_WHAT TO WORK ON_
Within the entries below, find every line that has the string "delete", then copy it.

_SUPPLIED MATERIAL_

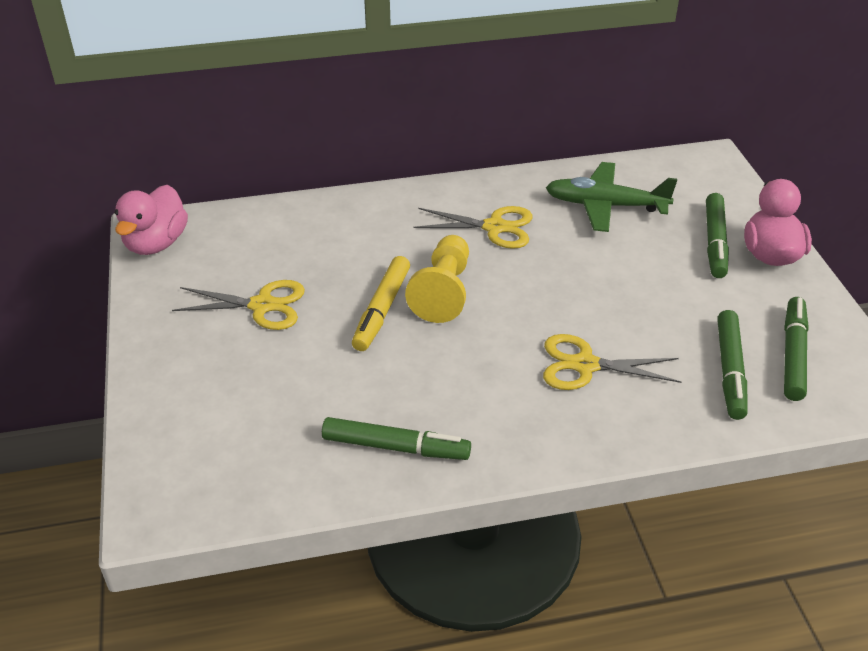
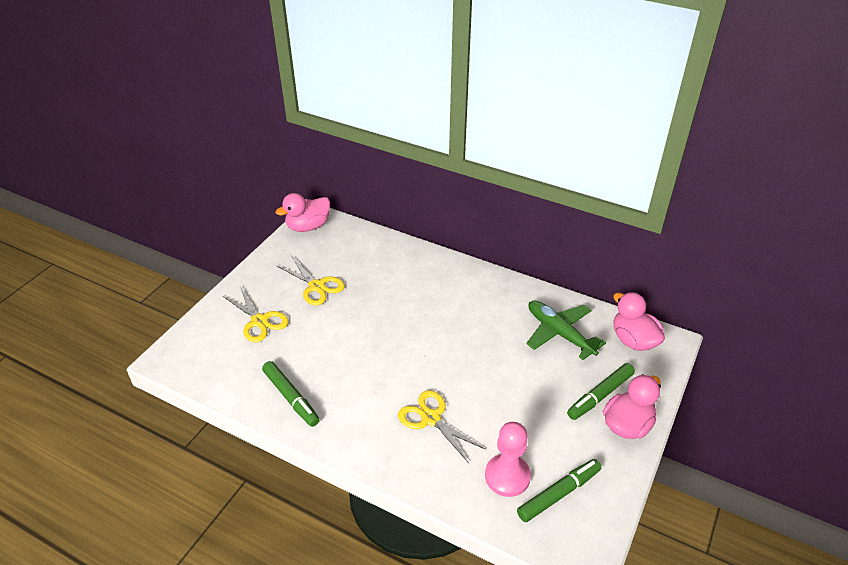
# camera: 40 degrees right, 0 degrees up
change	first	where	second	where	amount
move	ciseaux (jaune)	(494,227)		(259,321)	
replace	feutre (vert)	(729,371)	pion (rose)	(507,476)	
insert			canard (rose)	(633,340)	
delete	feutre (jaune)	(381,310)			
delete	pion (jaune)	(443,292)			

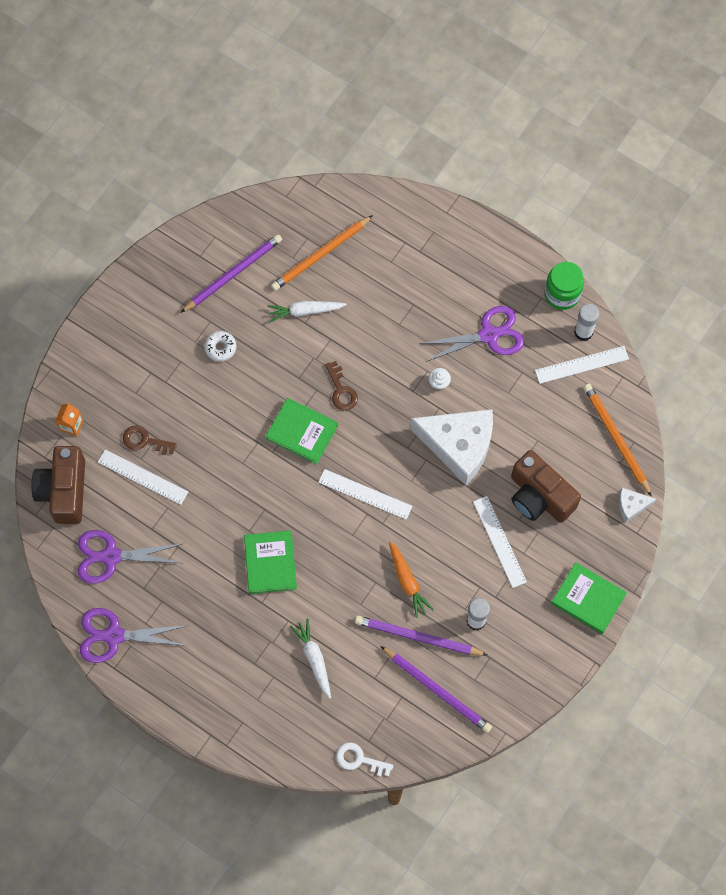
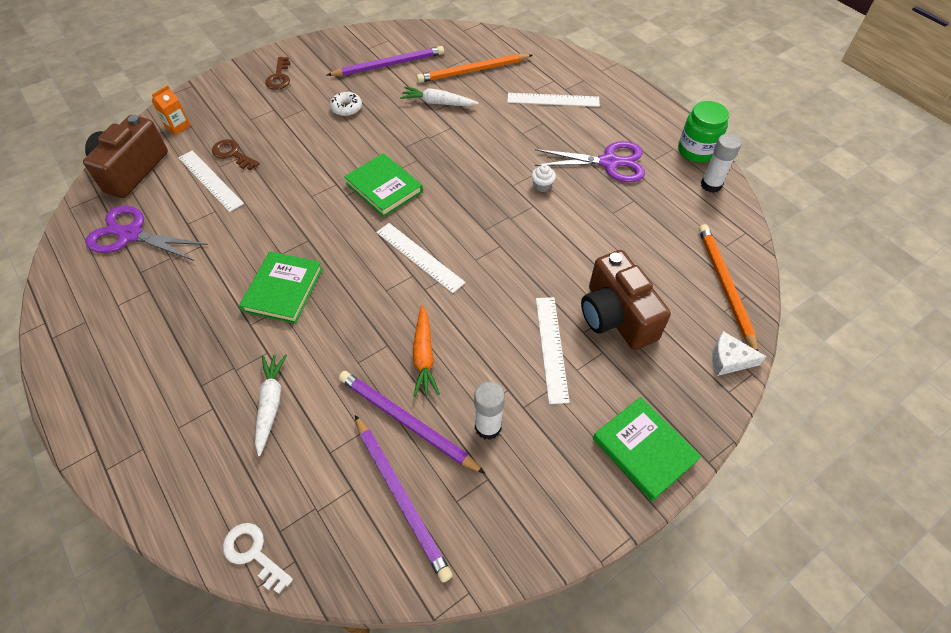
# camera: 20 degrees right, 15 degrees down
change	first	where	second	where	amount
move	clé (marron)	(341,390)		(279,77)	
move	règle (blanc)	(582,365)		(553,100)	
delete	ciseaux (violet)	(114,636)			
delete	fromage (blanc)	(458,445)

_REPLY_
delete	feutre (jaune)	(381,310)			
delete	pion (jaune)	(443,292)			
delete	ciseaux (violet)	(114,636)			
delete	fromage (blanc)	(458,445)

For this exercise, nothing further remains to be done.